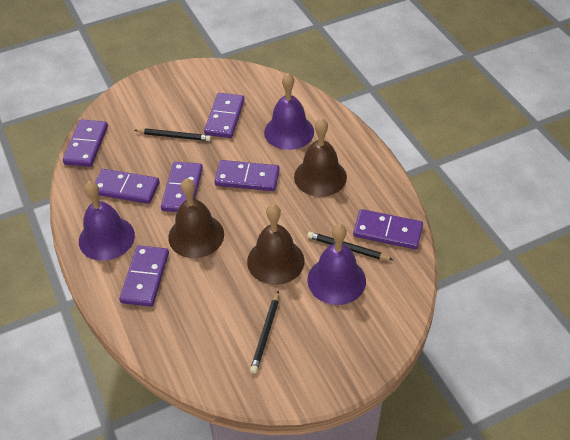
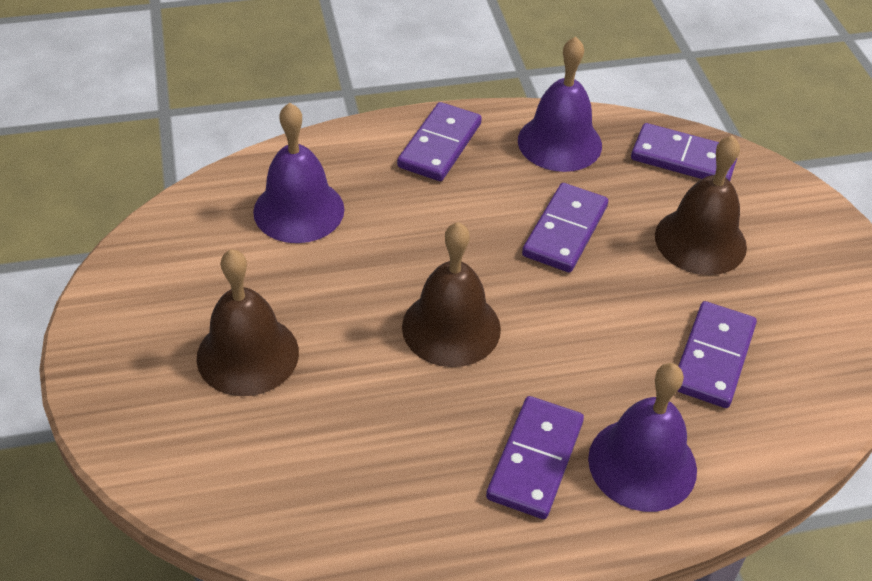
black pencil: 3 -> 0
purple domino: 7 -> 5

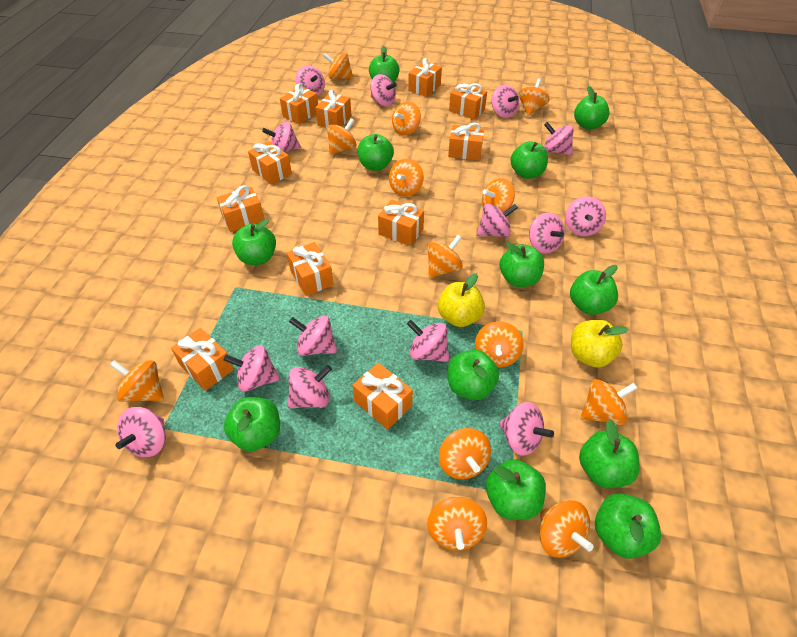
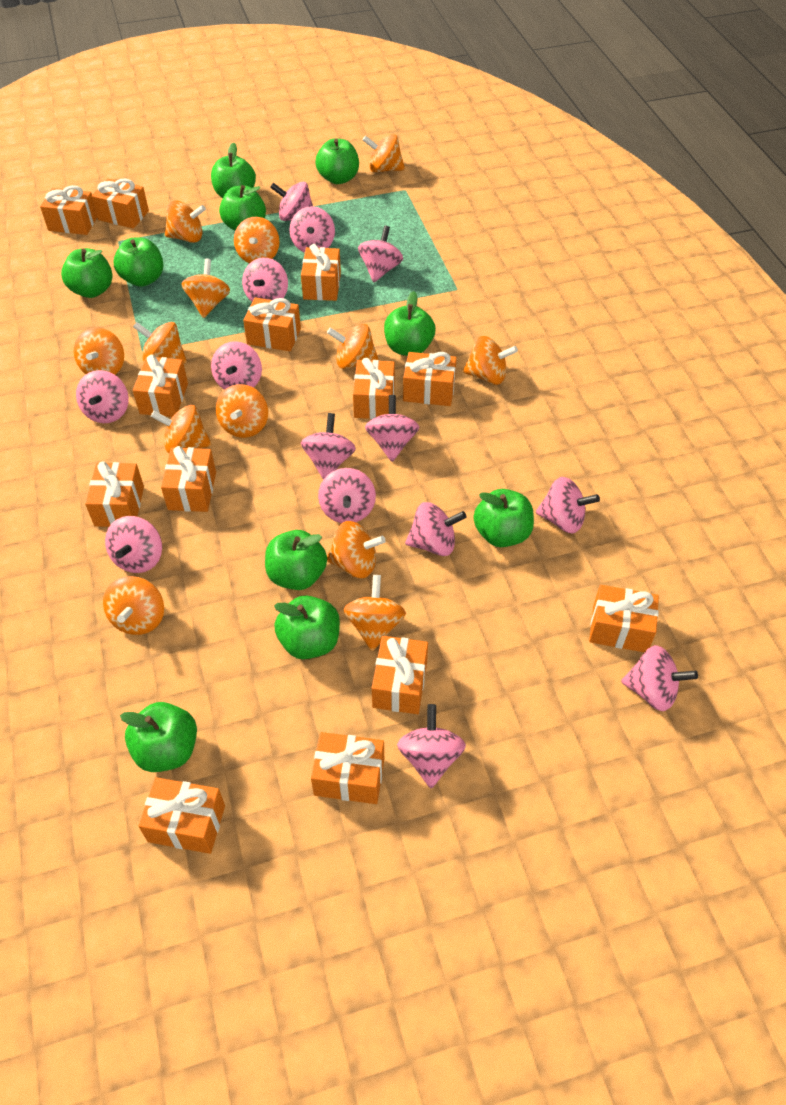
green apple: 12 -> 10
orange gift: 11 -> 13
yellow apple: 2 -> 0

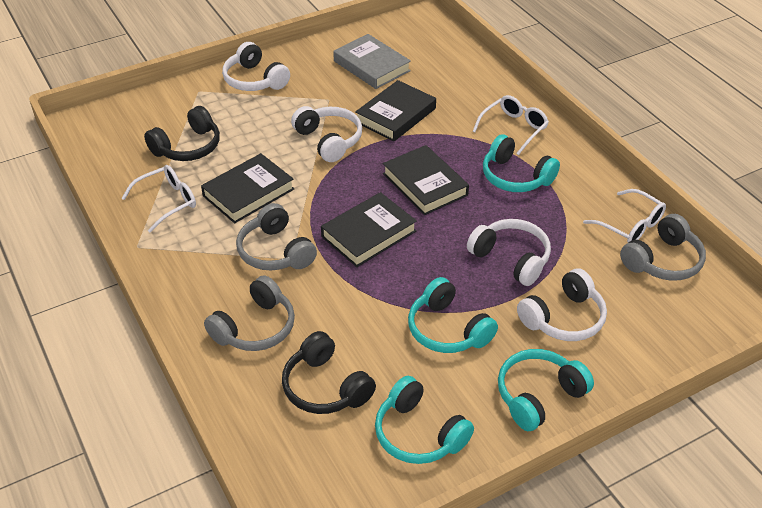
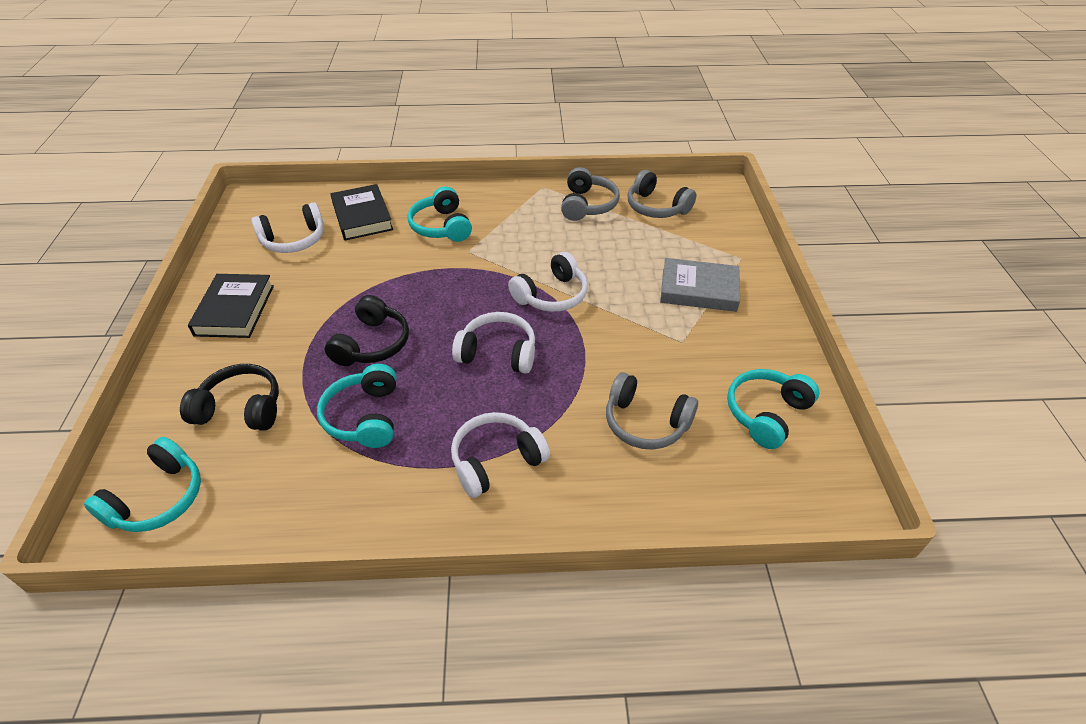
black book: 4 -> 2
white glasses: 3 -> 0

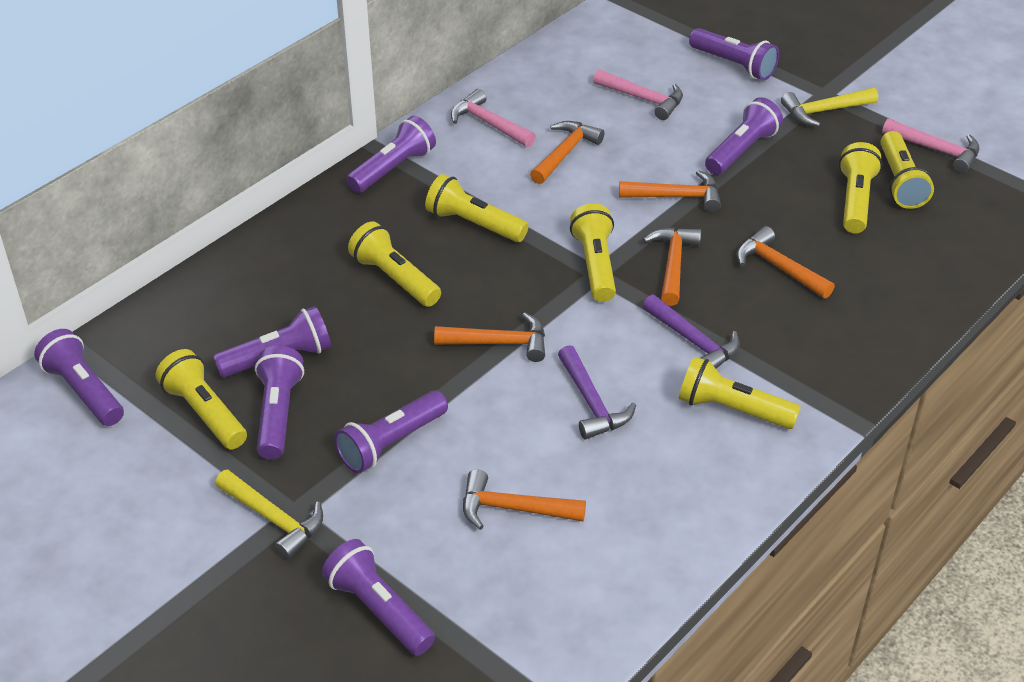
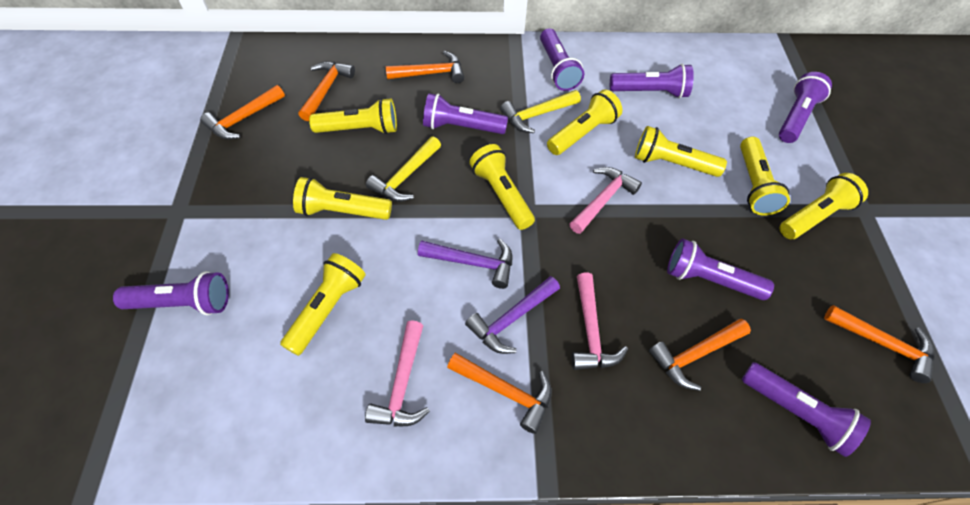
purple flashlight: 8 -> 7
yellow flashlight: 7 -> 8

+++++

▶ _WHAT THE TASK REQUIRES_:
Which lines run from the one containing "black book: 4 -> 2" to the end of the data above? Set down those lines exactly, and only those, without any pictures.

▶ _REPLY_:
black book: 4 -> 2
white glasses: 3 -> 0

purple flashlight: 8 -> 7
yellow flashlight: 7 -> 8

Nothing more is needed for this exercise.